▶ EXERCISE AIM
Please go line by line and repeat the data below exactly, with no images.

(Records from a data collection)
+===+

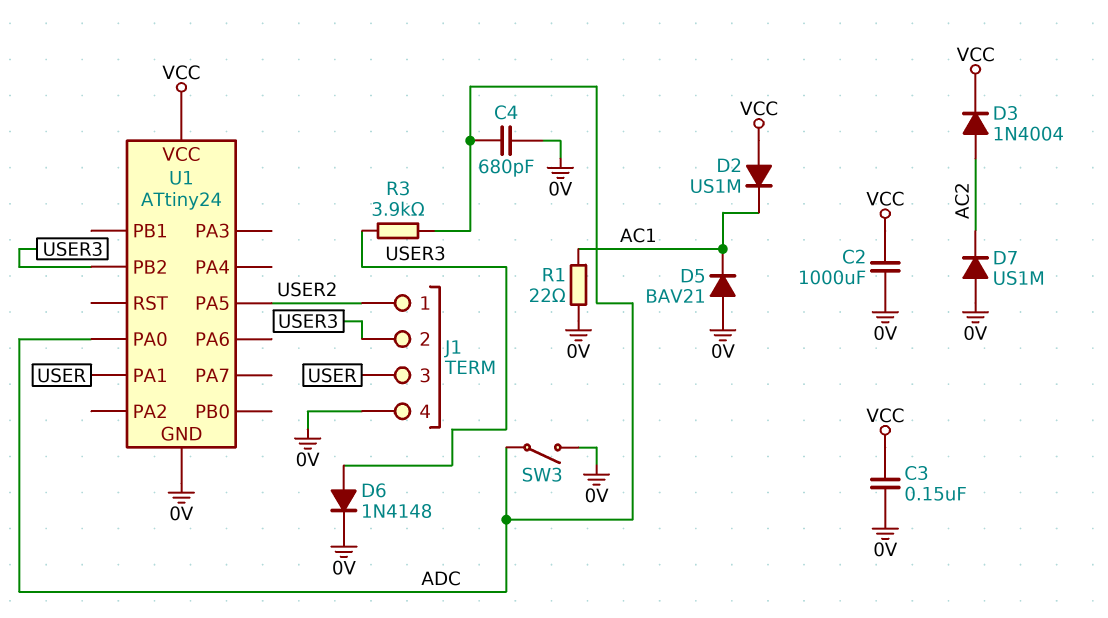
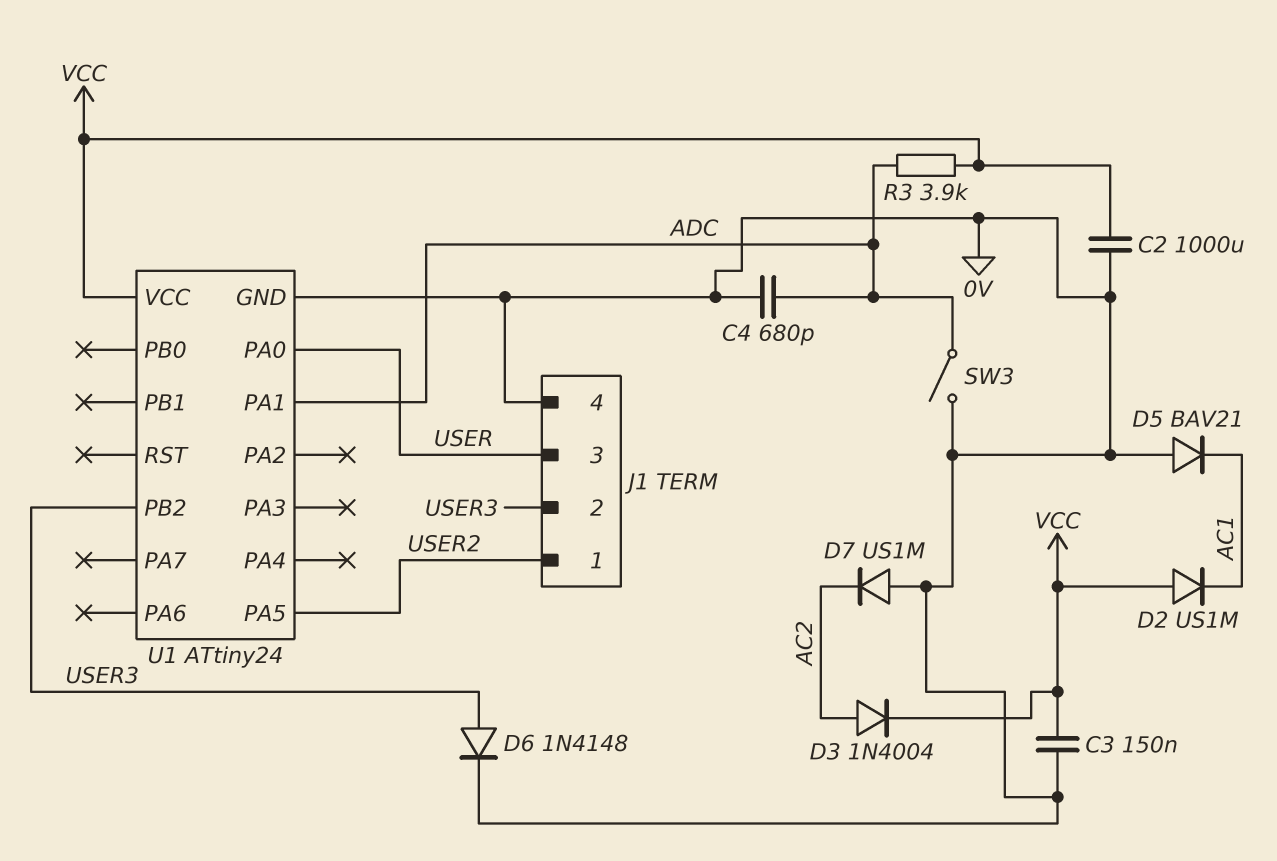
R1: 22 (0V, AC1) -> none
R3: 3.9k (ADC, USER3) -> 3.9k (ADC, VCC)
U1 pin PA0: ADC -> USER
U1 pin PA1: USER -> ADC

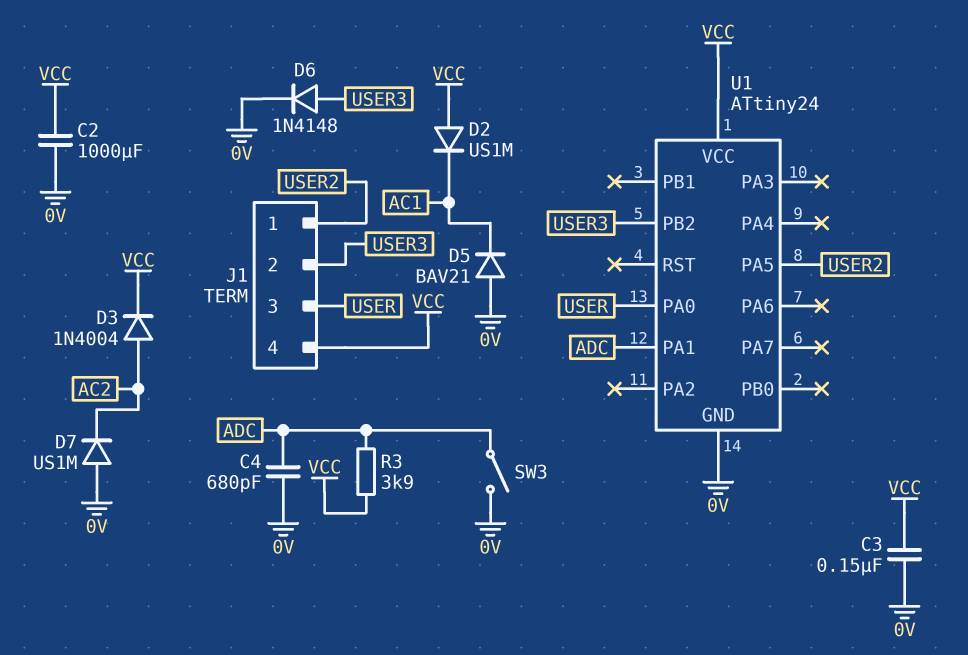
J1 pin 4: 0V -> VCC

+===+

▶ ANSWER TO THIS EXERCISE
R1: 22 (0V, AC1) -> none
R3: 3.9k (ADC, USER3) -> 3.9k (ADC, VCC)
U1 pin PA0: ADC -> USER
U1 pin PA1: USER -> ADC

J1 pin 4: 0V -> VCC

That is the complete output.